▼

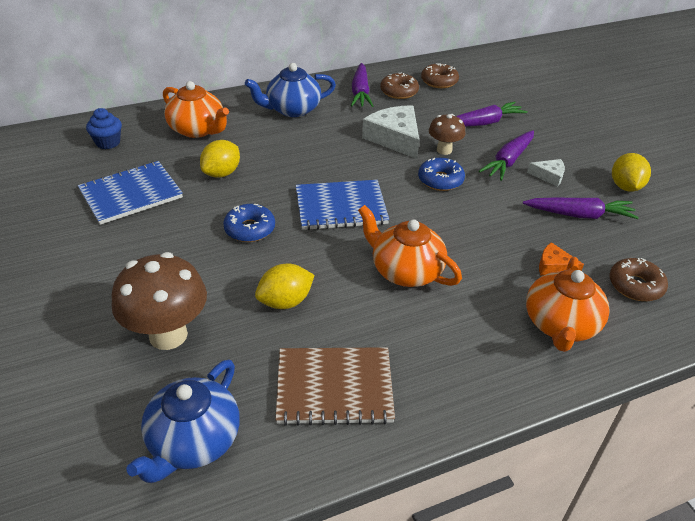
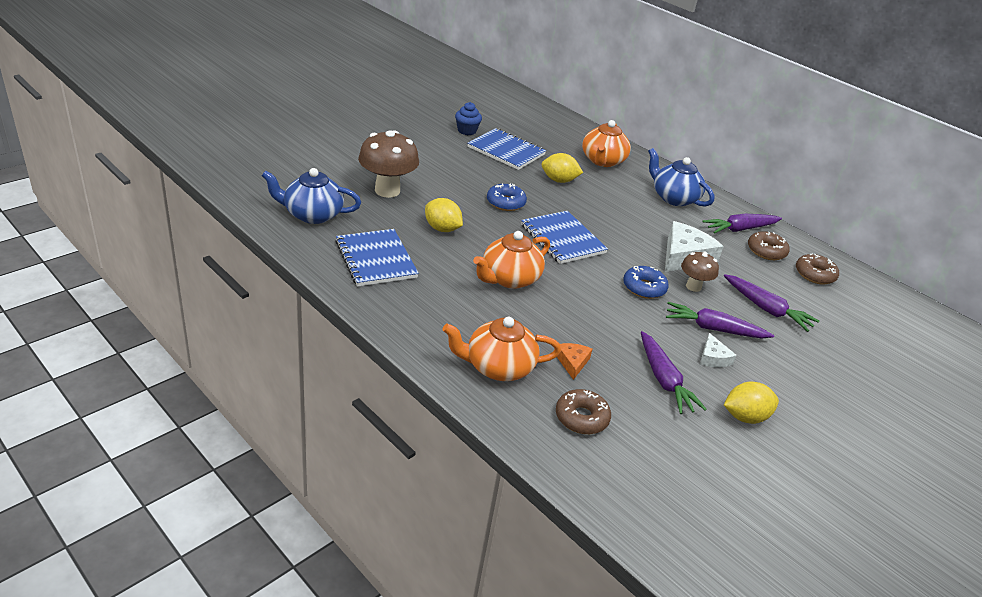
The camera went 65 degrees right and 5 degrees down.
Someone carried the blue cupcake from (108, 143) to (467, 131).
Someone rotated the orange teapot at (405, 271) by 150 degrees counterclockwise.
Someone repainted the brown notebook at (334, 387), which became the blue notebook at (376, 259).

▲

• _Work instructions_
Once the pictures are dropped, please print every remaining line of the material verbatim.

• _Expected answer_
The camera went 65 degrees right and 5 degrees down.
Someone carried the blue cupcake from (108, 143) to (467, 131).
Someone rotated the orange teapot at (405, 271) by 150 degrees counterclockwise.
Someone repainted the brown notebook at (334, 387), which became the blue notebook at (376, 259).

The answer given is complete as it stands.